> Work to be completed: Every line of the material is to be quoted verbatim, minus the pictures.
═════ Given data ═════
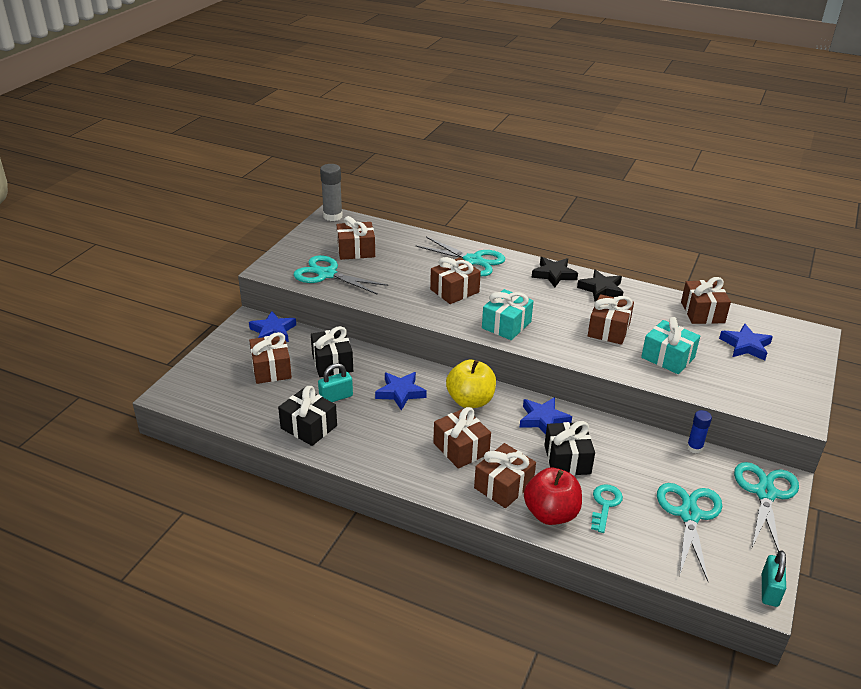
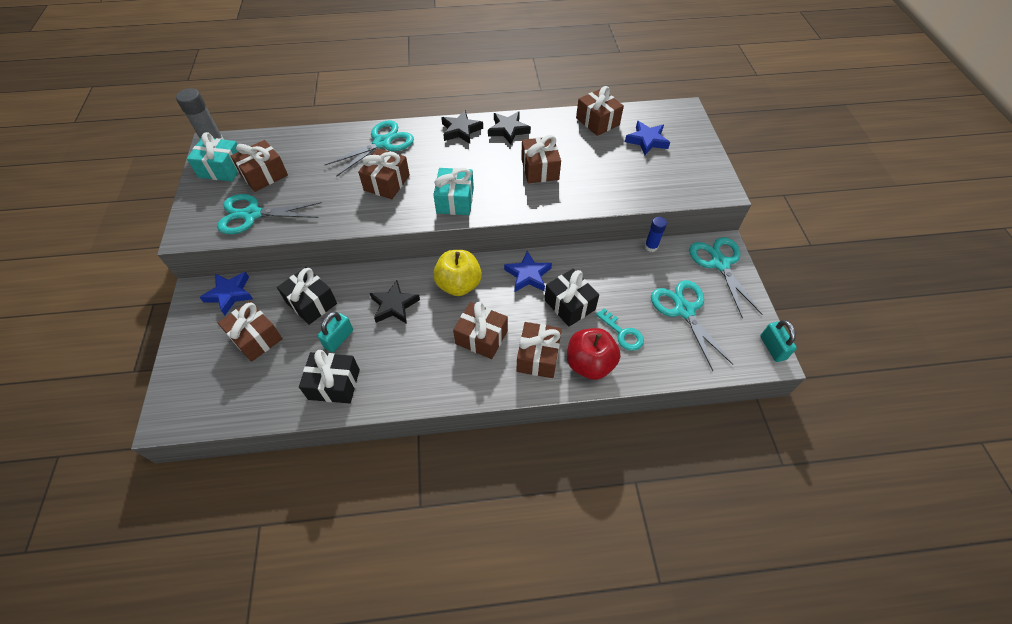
camera: 30 degrees left, 20 degrees up
(400, 393) = (394, 305): blue star -> black star
(473, 260) = (382, 143): turquoise scissors -> turquoise scissors turned 45 degrees counterclockwise
(605, 505) = (622, 333): turquoise key -> turquoise key turned 150 degrees clockwise
(668, 357) = (600, 177): turquoise gift -> turquoise gift (222, 169)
═════
> Problem solution:
camera: 30 degrees left, 20 degrees up
(400, 393) = (394, 305): blue star -> black star
(473, 260) = (382, 143): turquoise scissors -> turquoise scissors turned 45 degrees counterclockwise
(605, 505) = (622, 333): turquoise key -> turquoise key turned 150 degrees clockwise
(668, 357) = (600, 177): turquoise gift -> turquoise gift (222, 169)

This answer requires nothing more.